• [DIRECTIONS FOR THIS TASK]:
Leaving the pictures aside, transcribe only and exactly the lines from the one with "(435, 337) = (633, 311): none -> pink rocket" through the end of the entries, both included.

::::::

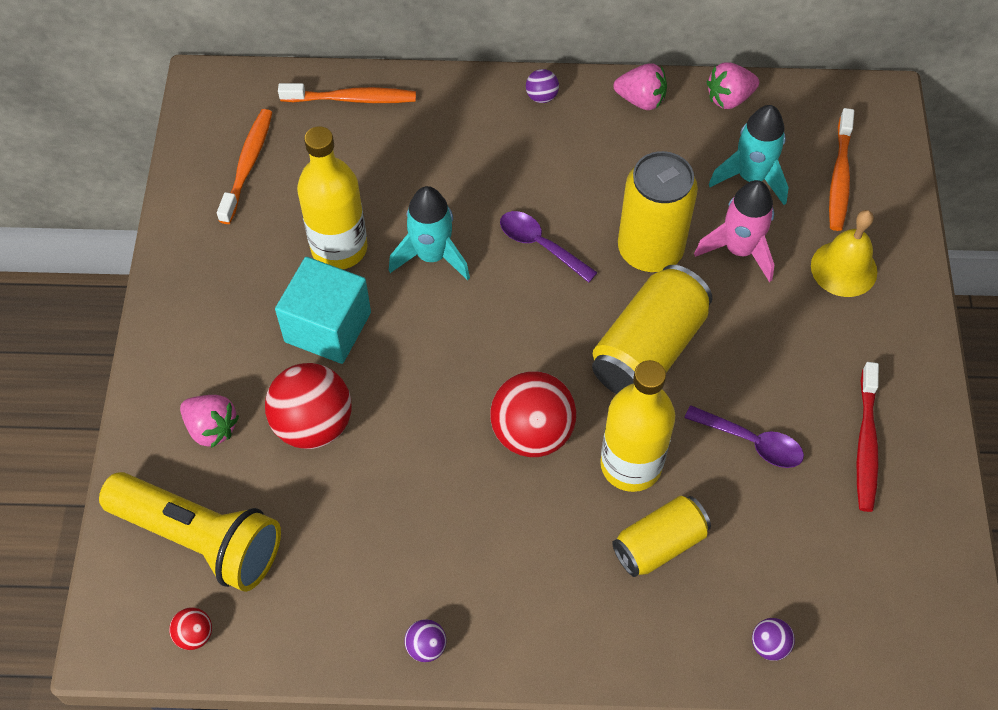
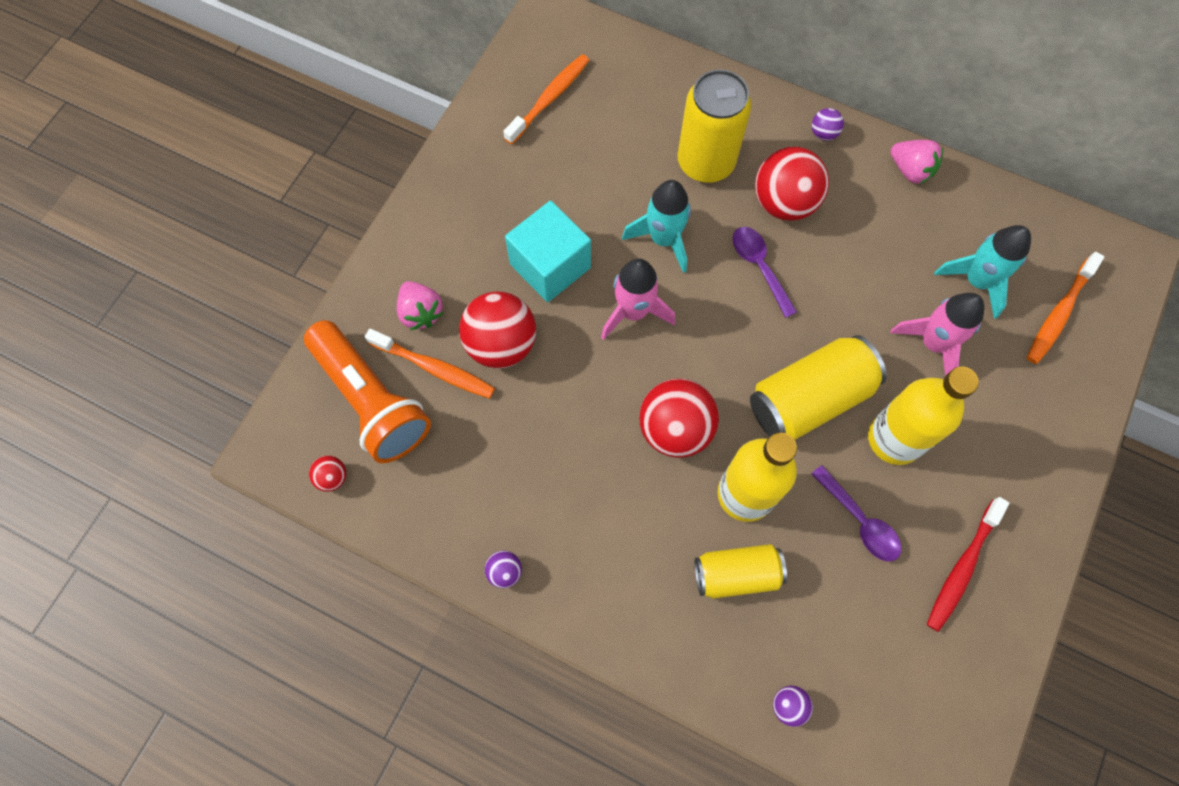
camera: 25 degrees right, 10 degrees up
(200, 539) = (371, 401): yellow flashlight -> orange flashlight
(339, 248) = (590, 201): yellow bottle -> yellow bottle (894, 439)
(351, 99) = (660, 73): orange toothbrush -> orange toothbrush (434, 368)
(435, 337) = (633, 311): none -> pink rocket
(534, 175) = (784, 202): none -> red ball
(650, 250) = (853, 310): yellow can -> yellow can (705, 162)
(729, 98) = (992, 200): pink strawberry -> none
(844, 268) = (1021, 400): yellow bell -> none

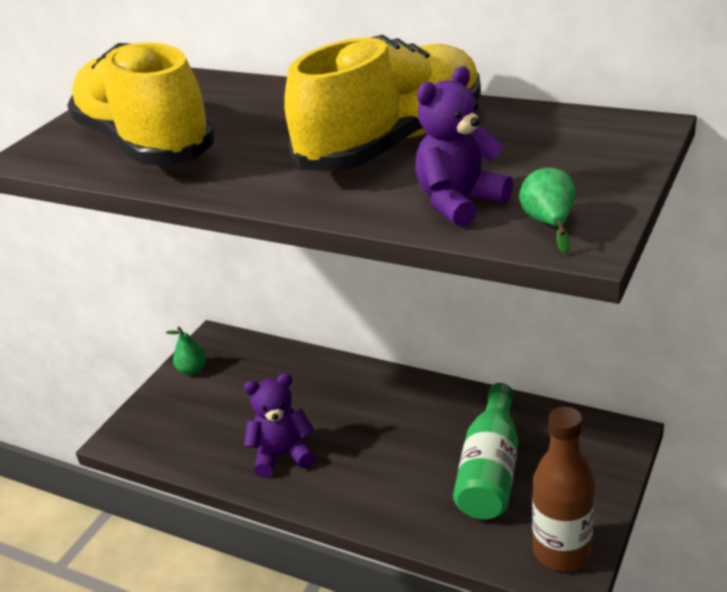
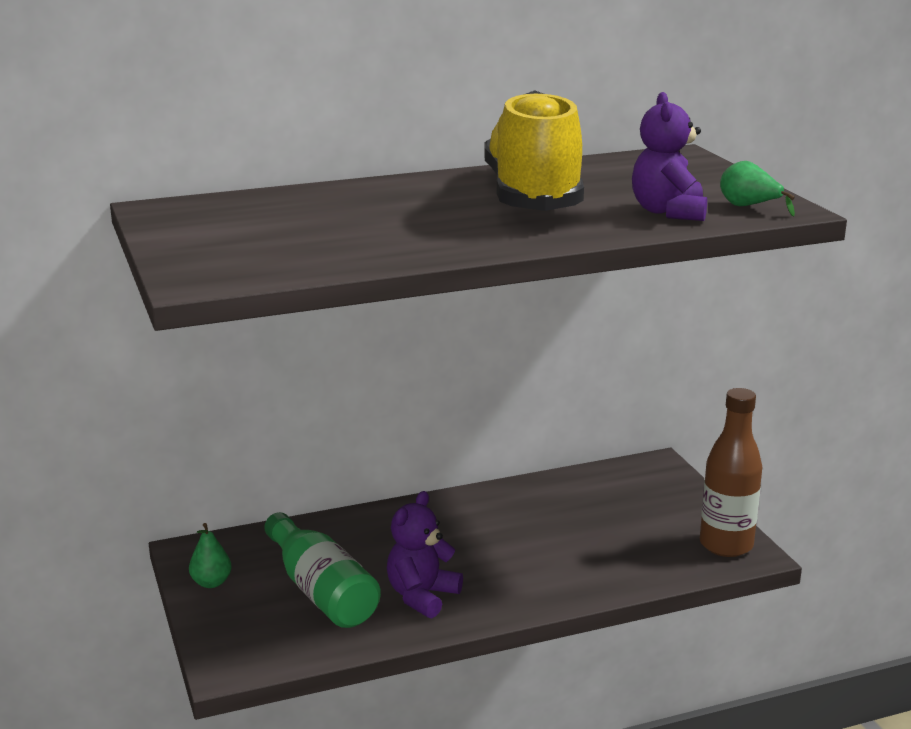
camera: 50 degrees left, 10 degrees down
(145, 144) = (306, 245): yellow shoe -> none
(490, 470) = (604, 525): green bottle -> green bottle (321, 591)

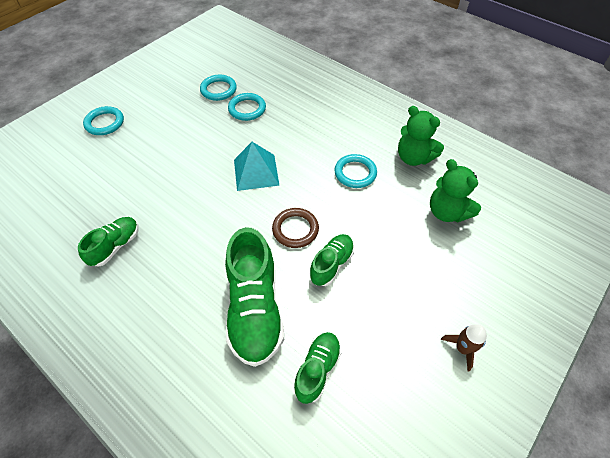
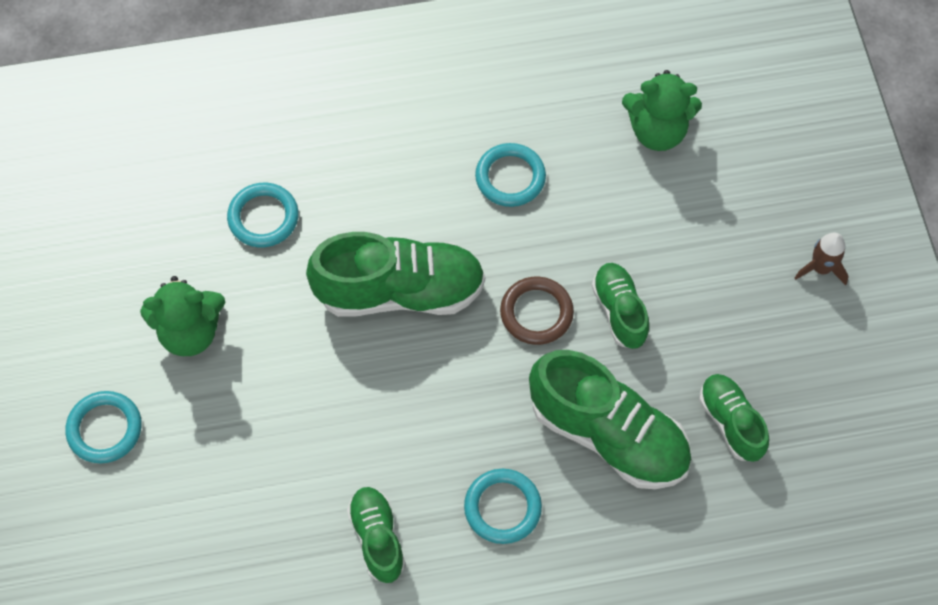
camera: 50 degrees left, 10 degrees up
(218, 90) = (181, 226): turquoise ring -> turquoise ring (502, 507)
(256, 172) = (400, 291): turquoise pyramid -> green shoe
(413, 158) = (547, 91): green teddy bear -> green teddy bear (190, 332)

::::::

• [ANSWER AREA]:
(435, 337) = (633, 311): none -> pink rocket
(534, 175) = (784, 202): none -> red ball
(650, 250) = (853, 310): yellow can -> yellow can (705, 162)
(729, 98) = (992, 200): pink strawberry -> none
(844, 268) = (1021, 400): yellow bell -> none

camera: 50 degrees left, 10 degrees down
(145, 144) = (306, 245): yellow shoe -> none
(490, 470) = (604, 525): green bottle -> green bottle (321, 591)

camera: 50 degrees left, 10 degrees up
(218, 90) = (181, 226): turquoise ring -> turquoise ring (502, 507)
(256, 172) = (400, 291): turquoise pyramid -> green shoe
(413, 158) = (547, 91): green teddy bear -> green teddy bear (190, 332)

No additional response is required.